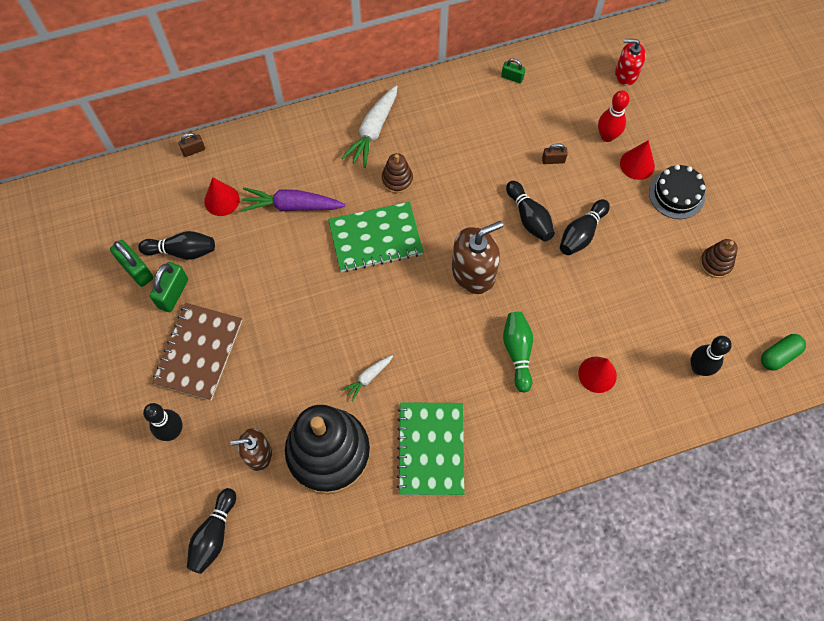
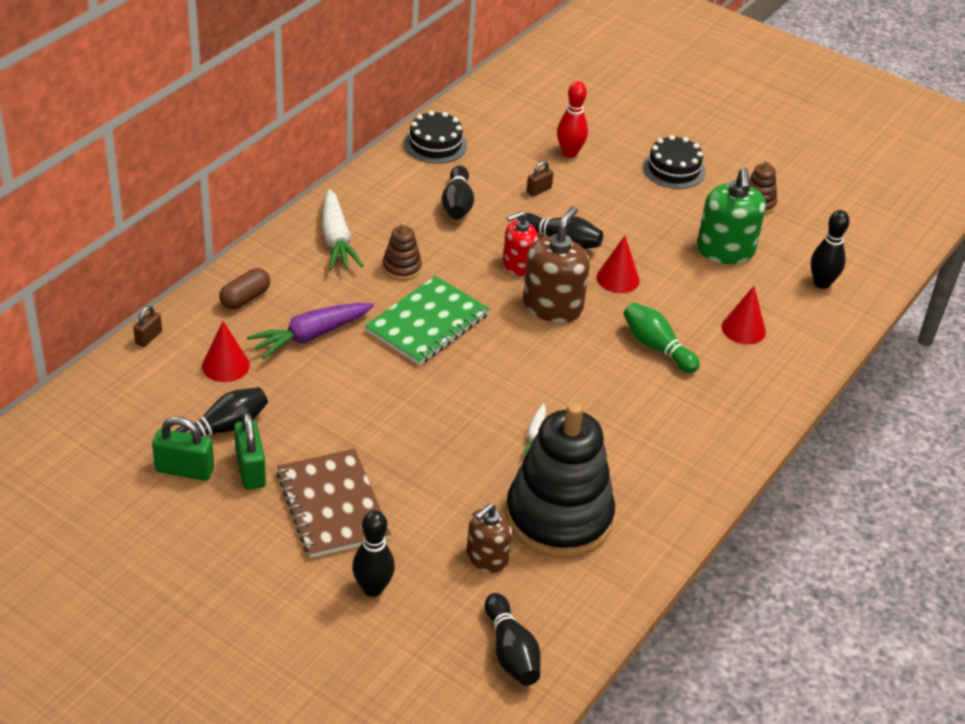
camera: 40 degrees left, 25 degrees down
(275, 150) = (245, 298): none -> brown capsule
(431, 449) = (655, 461): green notebook -> none
(512, 77) = (435, 144): green padlock -> black cake
(581, 233) = (621, 233): black bowling pin -> black bowling pin (457, 204)
(626, 74) = (539, 102): red soap dispenser -> red soap dispenser (518, 265)
(637, 164) = (617, 162): red cone -> red cone (617, 278)
(648, 294) = (725, 251): none -> green soap dispenser
(779, 355) = (874, 244): green capsule -> none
* * *
▸ **Activity**:
Please write the material out again exactly as shown above, minus any pictures.

▸ **Task output**:
camera: 40 degrees left, 25 degrees down
(275, 150) = (245, 298): none -> brown capsule
(431, 449) = (655, 461): green notebook -> none
(512, 77) = (435, 144): green padlock -> black cake
(581, 233) = (621, 233): black bowling pin -> black bowling pin (457, 204)
(626, 74) = (539, 102): red soap dispenser -> red soap dispenser (518, 265)
(637, 164) = (617, 162): red cone -> red cone (617, 278)
(648, 294) = (725, 251): none -> green soap dispenser
(779, 355) = (874, 244): green capsule -> none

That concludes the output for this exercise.